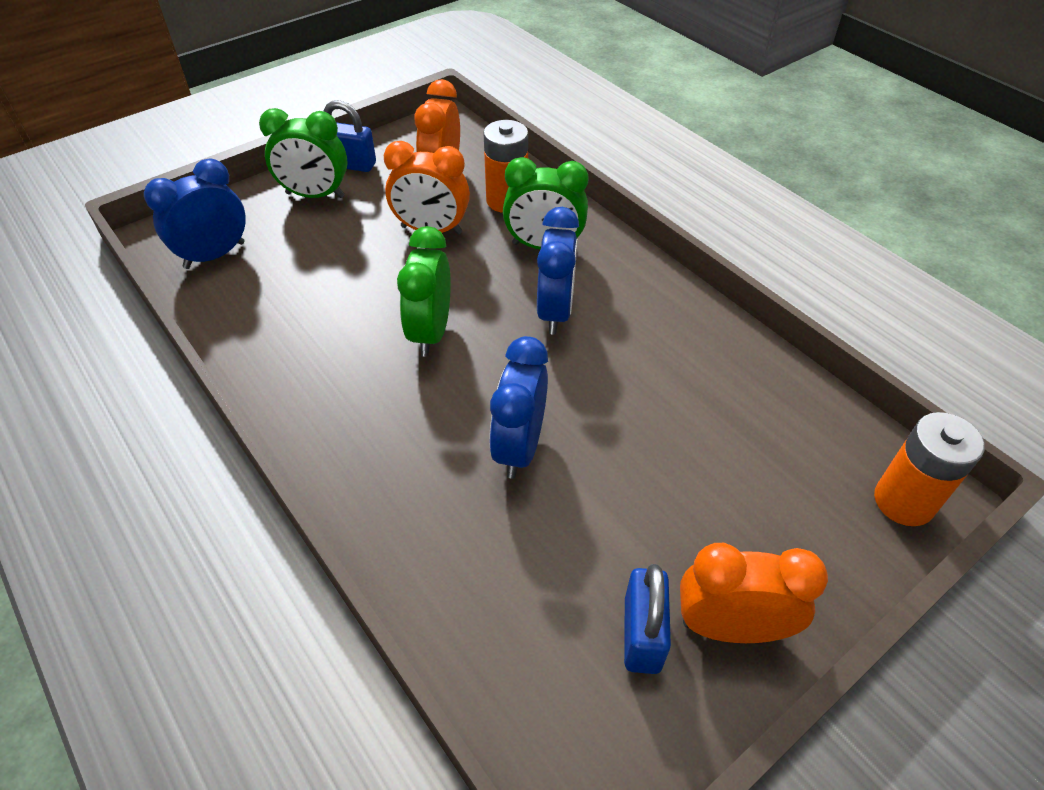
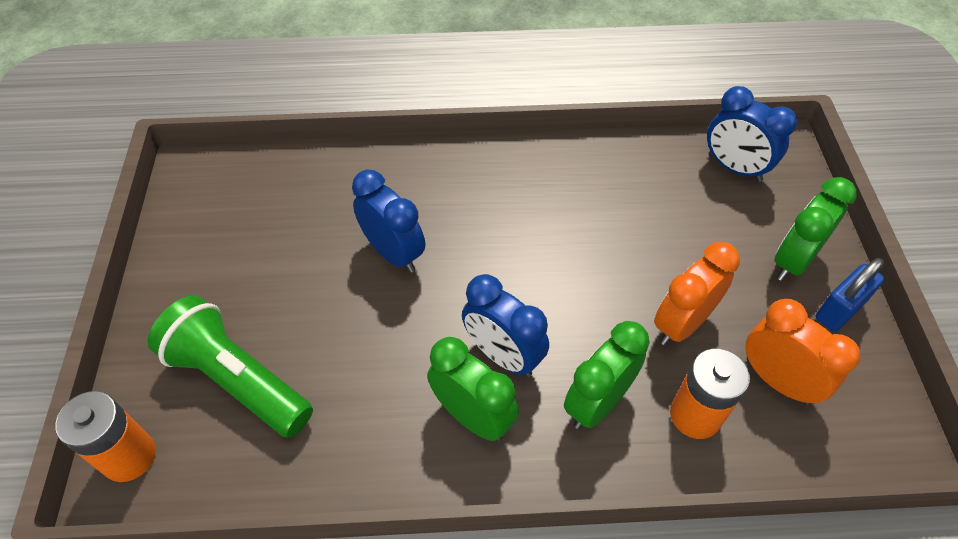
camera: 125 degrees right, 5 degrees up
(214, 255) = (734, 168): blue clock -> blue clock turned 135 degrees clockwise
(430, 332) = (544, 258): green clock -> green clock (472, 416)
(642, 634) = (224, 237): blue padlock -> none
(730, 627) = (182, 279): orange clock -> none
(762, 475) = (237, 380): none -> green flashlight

* _What is required_: Copy the records above exactly. Do not carry any picture into the copy.

* _Result for this task_:
camera: 125 degrees right, 5 degrees up
(214, 255) = (734, 168): blue clock -> blue clock turned 135 degrees clockwise
(430, 332) = (544, 258): green clock -> green clock (472, 416)
(642, 634) = (224, 237): blue padlock -> none
(730, 627) = (182, 279): orange clock -> none
(762, 475) = (237, 380): none -> green flashlight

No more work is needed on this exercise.